### Exercise
Copy word for word each line from the one that has "D2: zener 15V" to the last line of the records, with no other lines.

(Collected data entries)
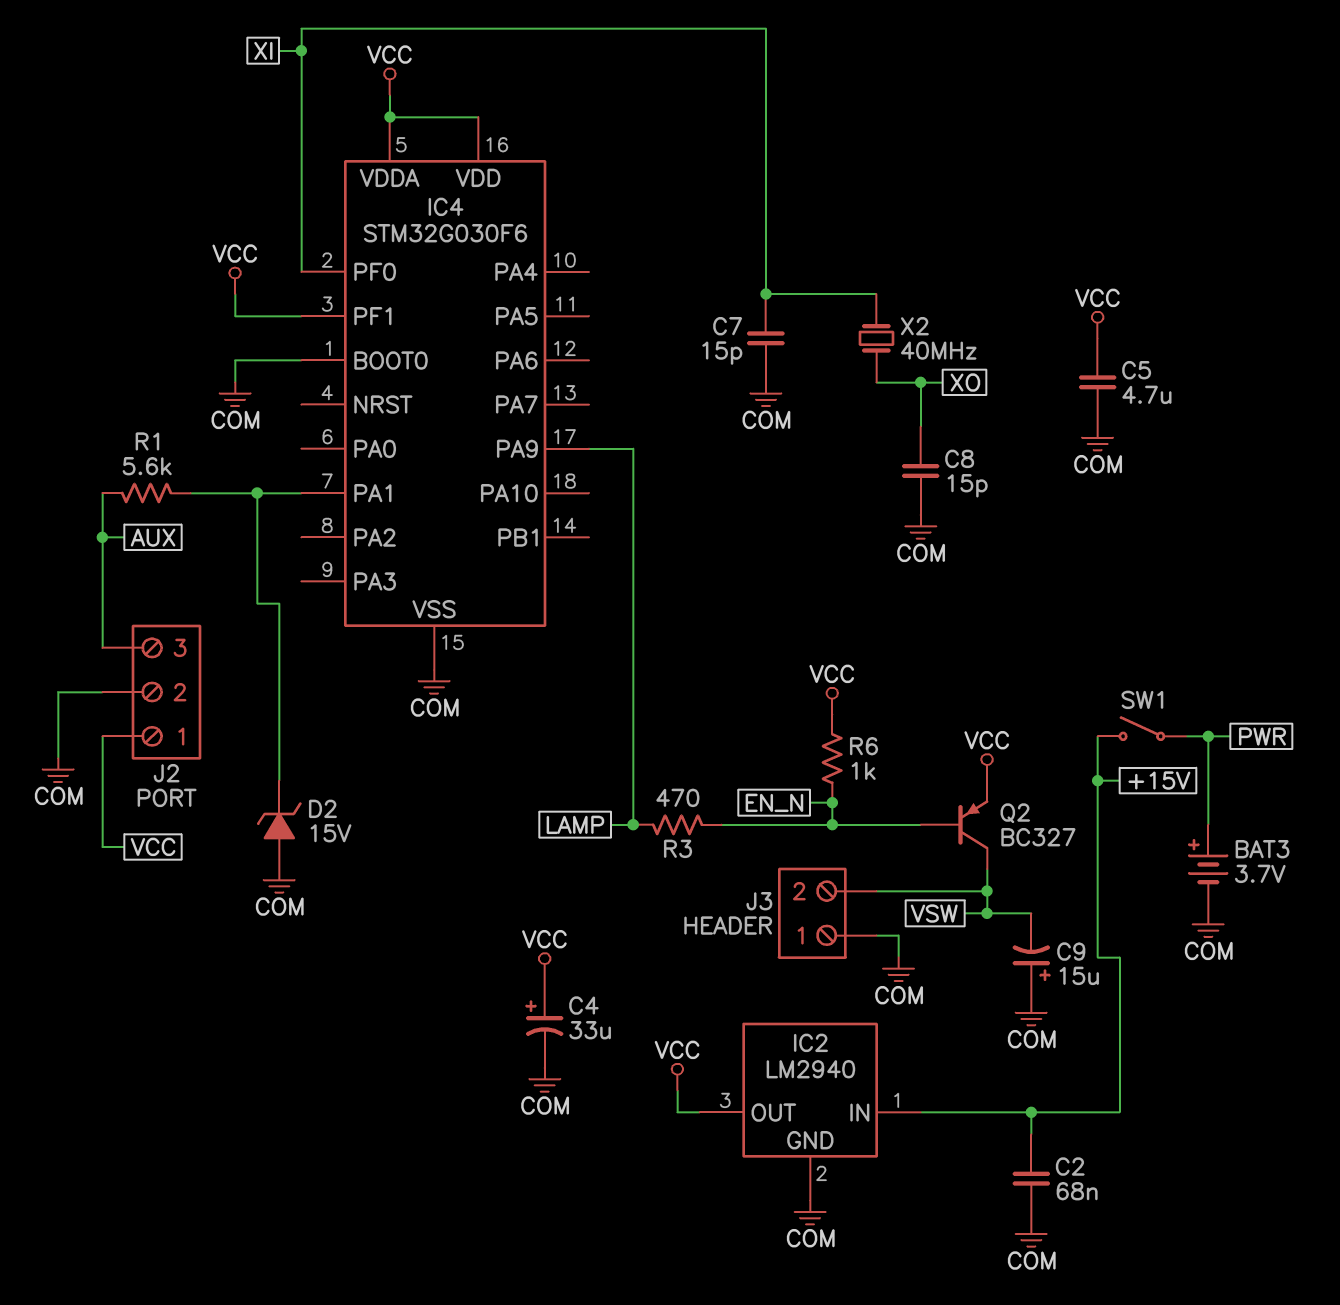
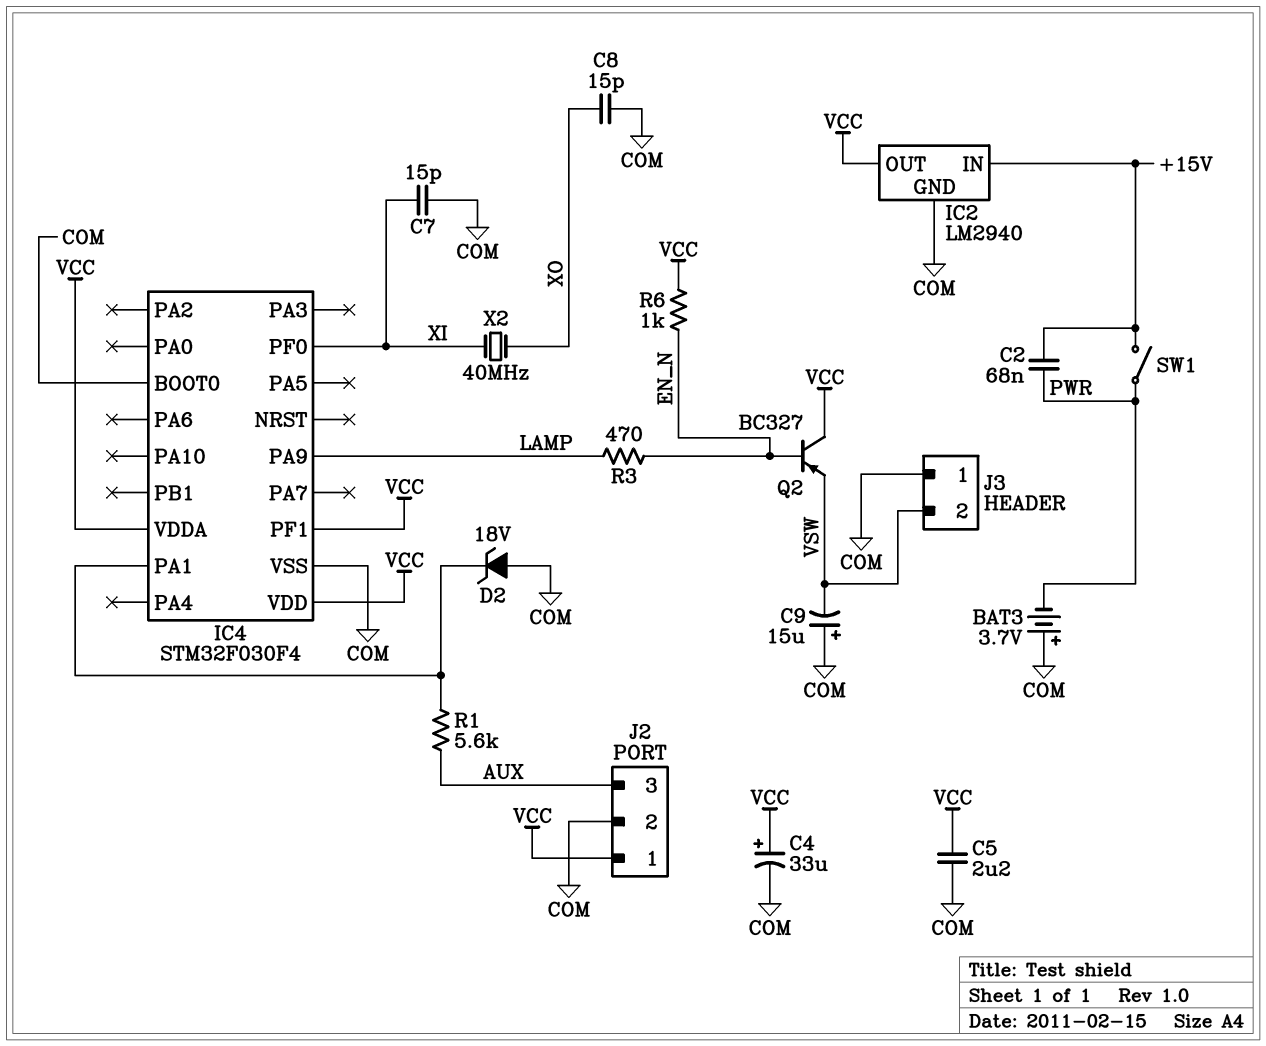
BAT3: 3.7V (plus PWR, minus COM) -> 3.7V (plus COM, minus PWR)
C2: 68nF (+15V, COM) -> 68nF (+15V, PWR)
C5: 4.7uF (COM, VCC) -> 2.2uF (COM, VCC)
D2: zener 15V (A COM, K IC4/PA1) -> zener 18V (A COM, K IC4/PA1)
IC4: STM32G030F6 -> STM32F030F4
Q2: PNP BC327 (B EN_N, C VSW, E VCC) -> PNP BC327 (B EN_N, C VCC, E VSW)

### Result for this exercise
D2: zener 15V (A COM, K IC4/PA1) -> zener 18V (A COM, K IC4/PA1)
IC4: STM32G030F6 -> STM32F030F4
Q2: PNP BC327 (B EN_N, C VSW, E VCC) -> PNP BC327 (B EN_N, C VCC, E VSW)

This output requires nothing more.